**Task goal:** A stretch of the entries below is to be set down exactly, running from the line with "R1: 2.7k (+5V, SEL0) -> 36k (+5V, SEL0)" through the line with "U5: NOT 74HC04", both included, and no other line.

--- Records provided ---

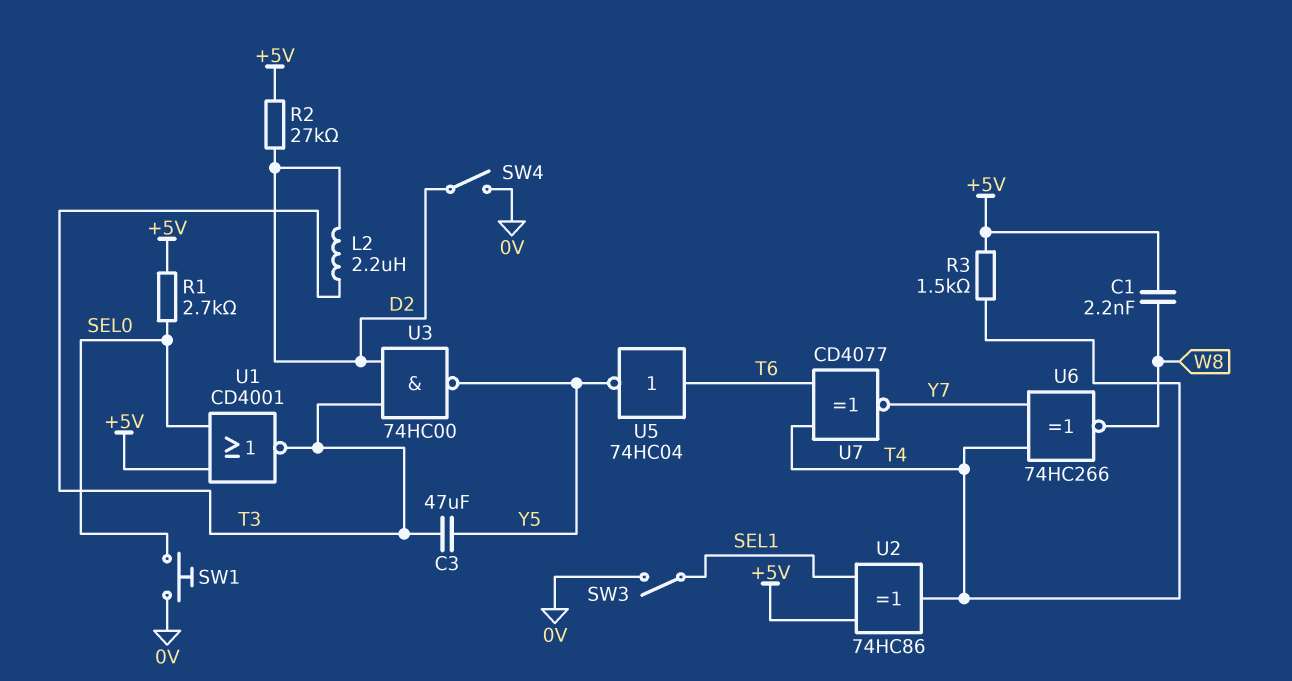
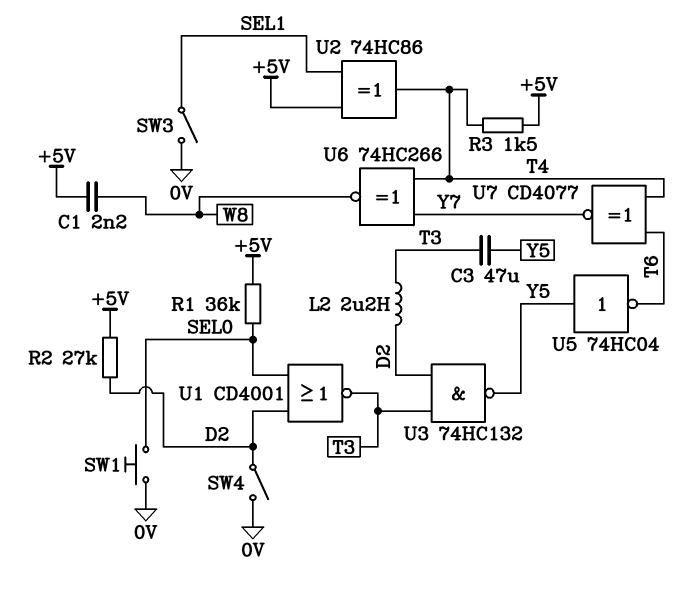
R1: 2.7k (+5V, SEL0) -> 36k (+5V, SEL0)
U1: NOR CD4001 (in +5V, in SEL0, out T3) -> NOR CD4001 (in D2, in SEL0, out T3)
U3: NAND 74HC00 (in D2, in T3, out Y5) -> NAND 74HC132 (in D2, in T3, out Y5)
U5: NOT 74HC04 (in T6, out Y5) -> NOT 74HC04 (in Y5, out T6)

---
--- Records provided ---

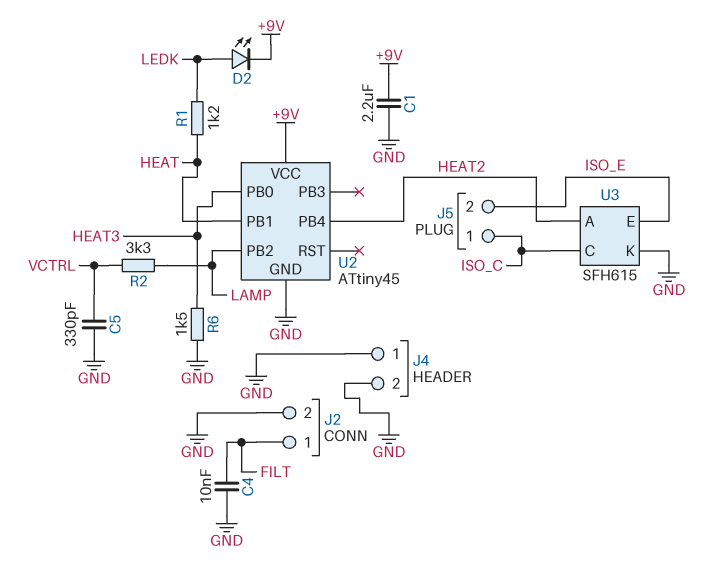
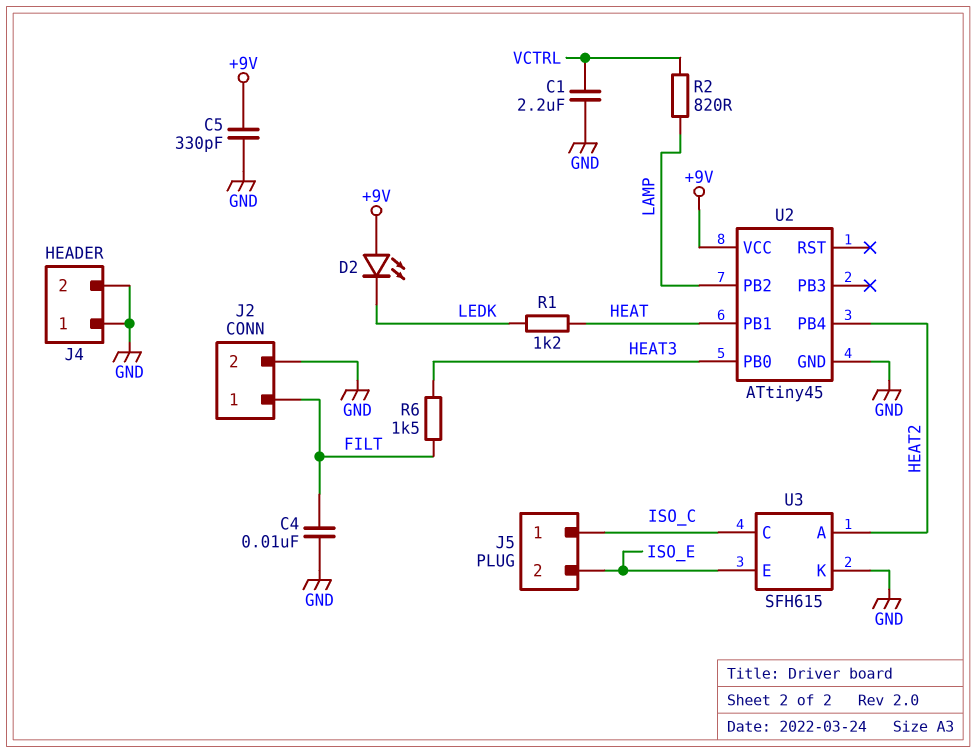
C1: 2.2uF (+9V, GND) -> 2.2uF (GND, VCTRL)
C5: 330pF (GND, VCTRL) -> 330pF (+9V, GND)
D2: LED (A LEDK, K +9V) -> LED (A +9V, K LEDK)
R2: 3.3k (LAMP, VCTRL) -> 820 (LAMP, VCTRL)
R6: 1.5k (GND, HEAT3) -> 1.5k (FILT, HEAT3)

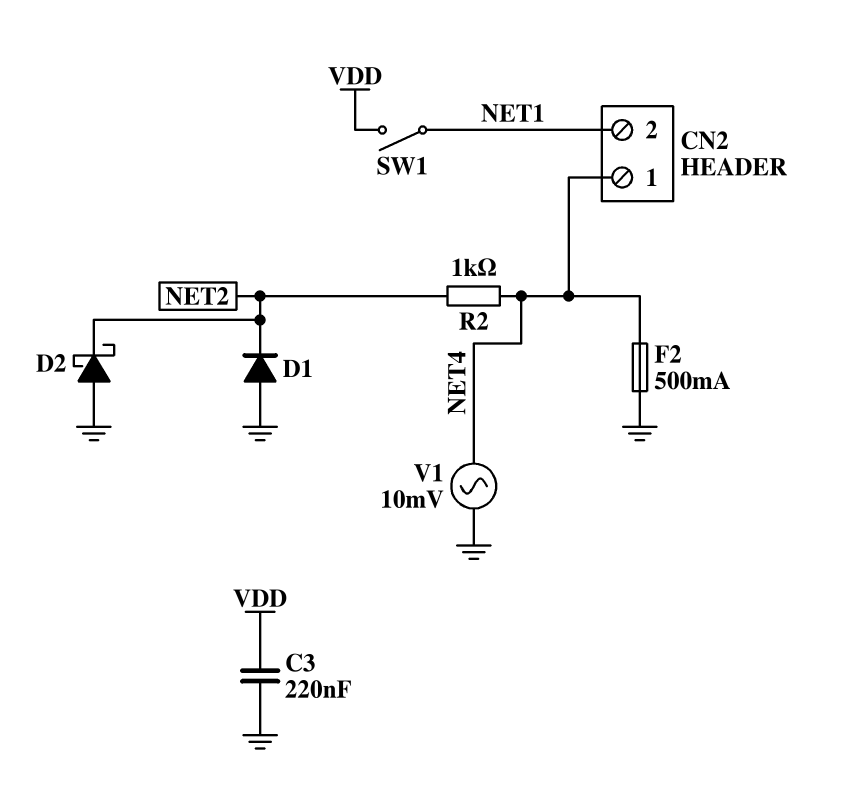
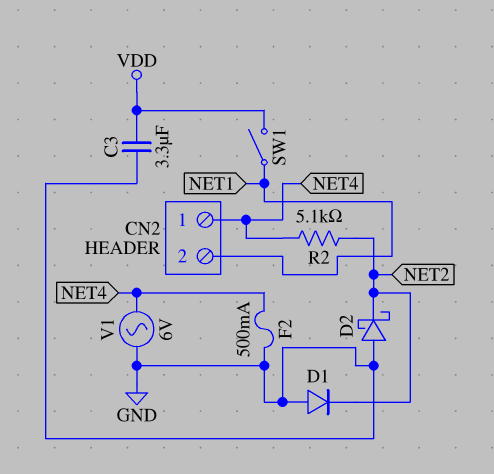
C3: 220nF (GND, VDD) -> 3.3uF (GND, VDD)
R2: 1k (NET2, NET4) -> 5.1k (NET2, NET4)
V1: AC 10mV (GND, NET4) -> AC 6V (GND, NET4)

---
--- Records provided ---

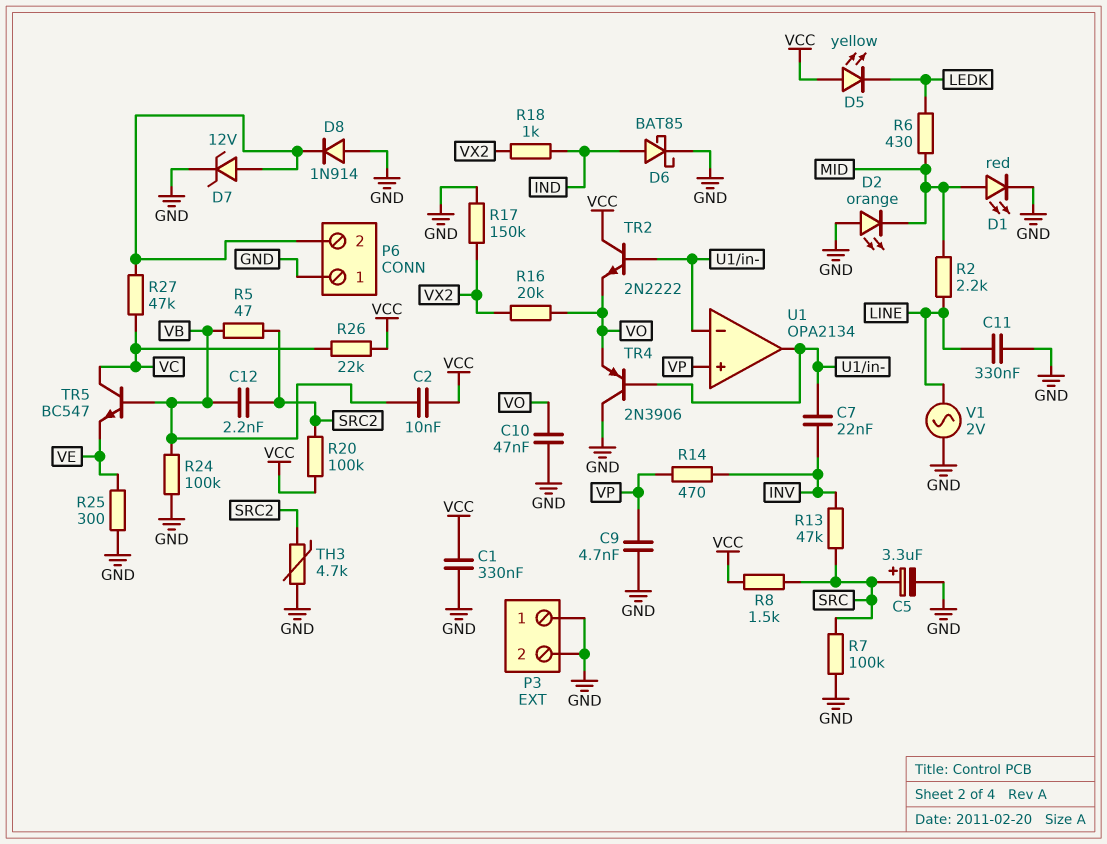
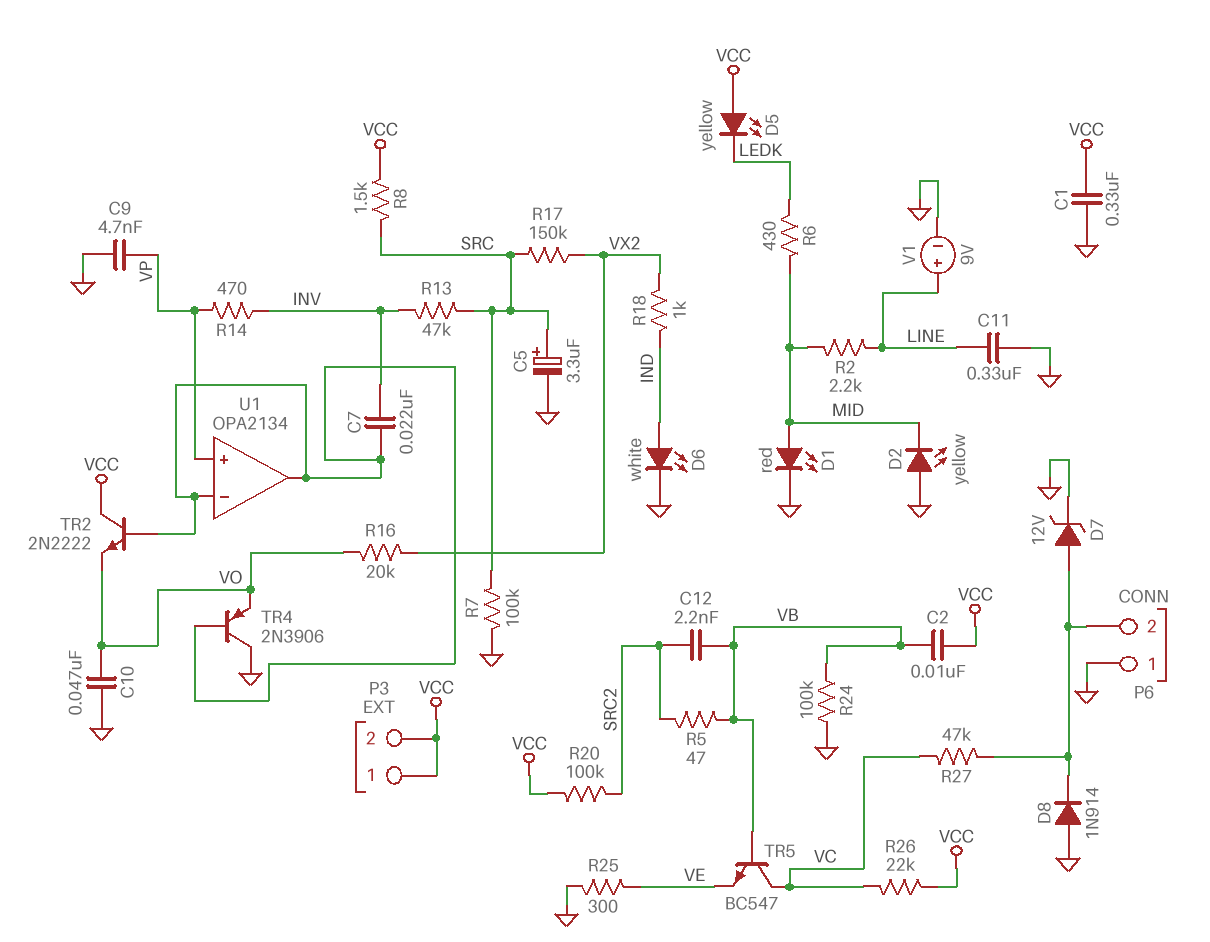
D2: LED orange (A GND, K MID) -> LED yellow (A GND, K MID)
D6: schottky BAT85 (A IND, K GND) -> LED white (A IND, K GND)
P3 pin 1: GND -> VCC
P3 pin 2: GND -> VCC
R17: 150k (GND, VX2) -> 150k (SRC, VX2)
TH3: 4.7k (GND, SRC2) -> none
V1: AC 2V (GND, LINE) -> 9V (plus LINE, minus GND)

---

**Written response:**
R1: 2.7k (+5V, SEL0) -> 36k (+5V, SEL0)
U1: NOR CD4001 (in +5V, in SEL0, out T3) -> NOR CD4001 (in D2, in SEL0, out T3)
U3: NAND 74HC00 (in D2, in T3, out Y5) -> NAND 74HC132 (in D2, in T3, out Y5)
U5: NOT 74HC04 (in T6, out Y5) -> NOT 74HC04 (in Y5, out T6)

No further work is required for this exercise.